Image change detection data:
-- Opening Marker --
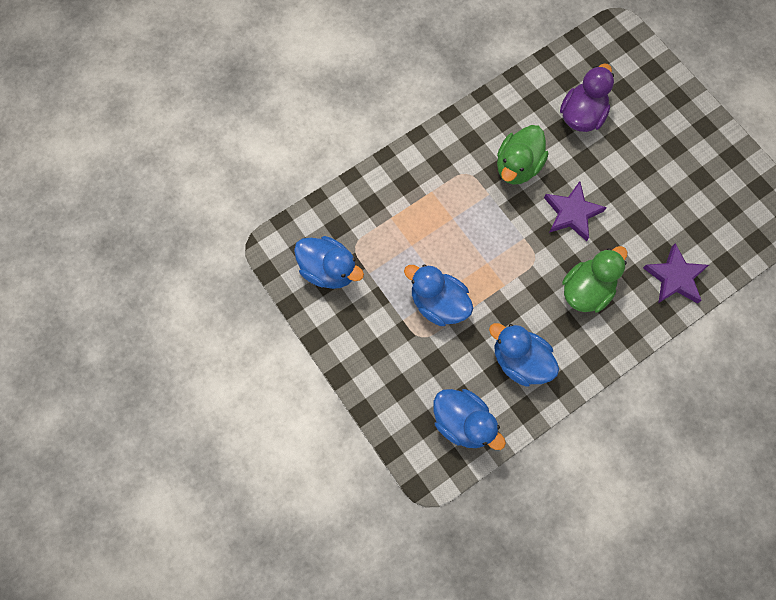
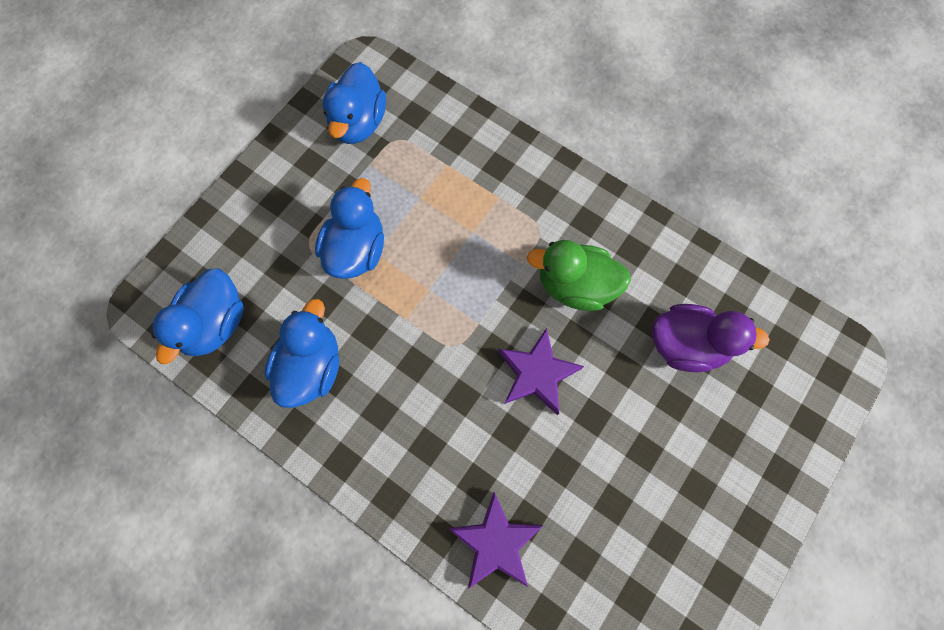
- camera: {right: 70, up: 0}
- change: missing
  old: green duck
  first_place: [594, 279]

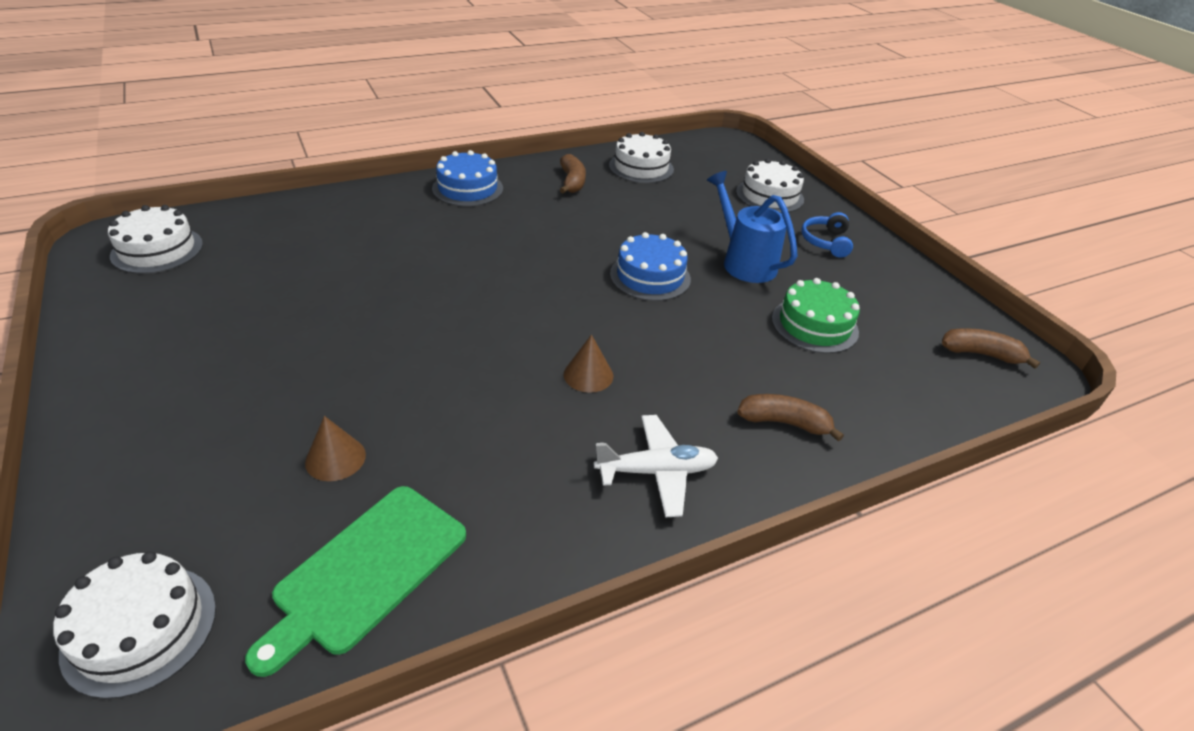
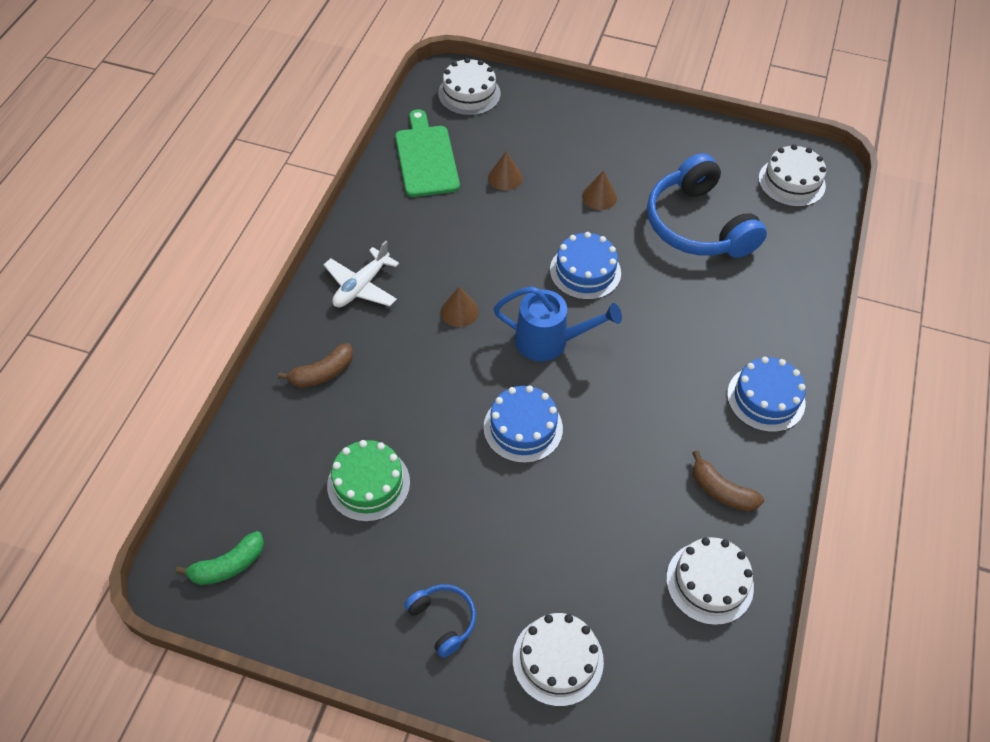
- camera: {right: 135, up: 15}
- change: colour
  old: brown banana
  new: green banana
  first_place: [991, 349]
  second_place: [220, 558]
- change: relocated
  old: blue watering can
  first_place: [752, 227]
  second_place: [557, 324]
- change: appeared
  new: blue cake
  second_place: [585, 266]
- change: appeared
  new: brown cone
  second_place: [599, 190]
- change: appeared
  new: blue headphones
  second_place: [707, 205]

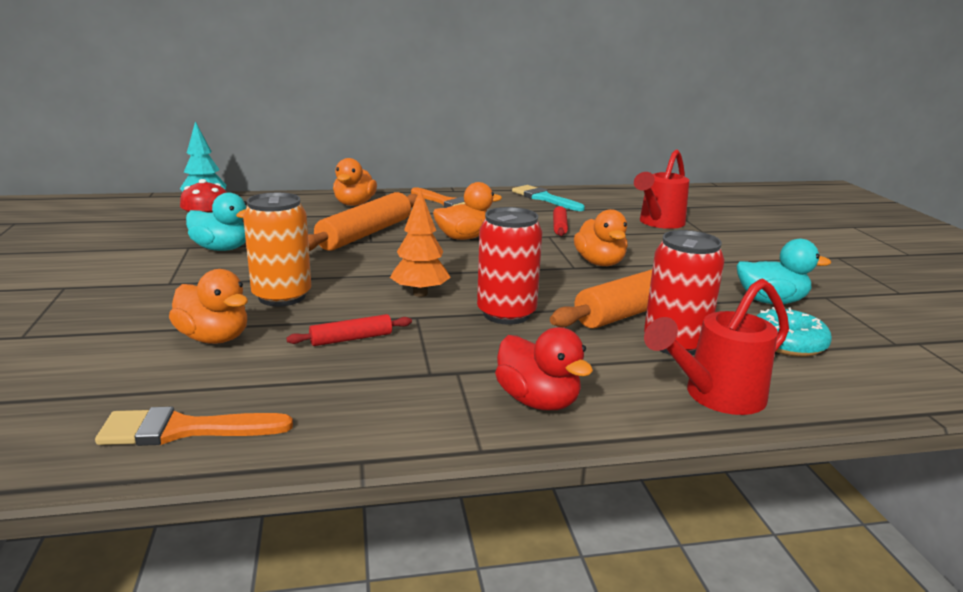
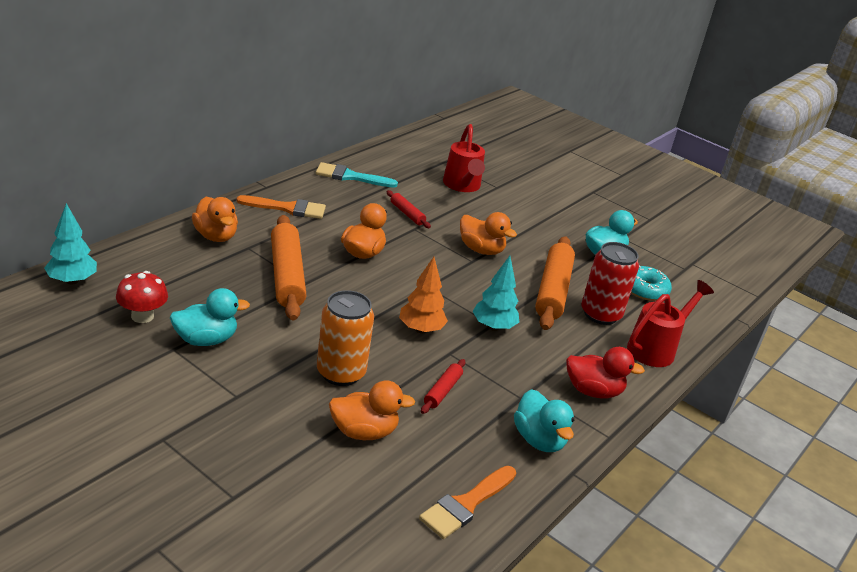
- camera: {right: -45, up: 10}
- change: exchanged
  old: red can
  new: turquoise tree
  first_place: [509, 266]
  second_place: [495, 293]
- change: appeared
  new: turquoise duck
  second_place: [544, 420]
- change: spun
  old: red watering can
  first_place: [716, 347]
  second_place: [670, 323]
  degrees: -150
-- Closing Marker --
Your task: If a picture appears among the records, leave it out, and otherwise reproduce exactly every line from the first line through the one with "old: green duck", both included.

The completed task:
- camera: {right: 70, up: 0}
- change: missing
  old: green duck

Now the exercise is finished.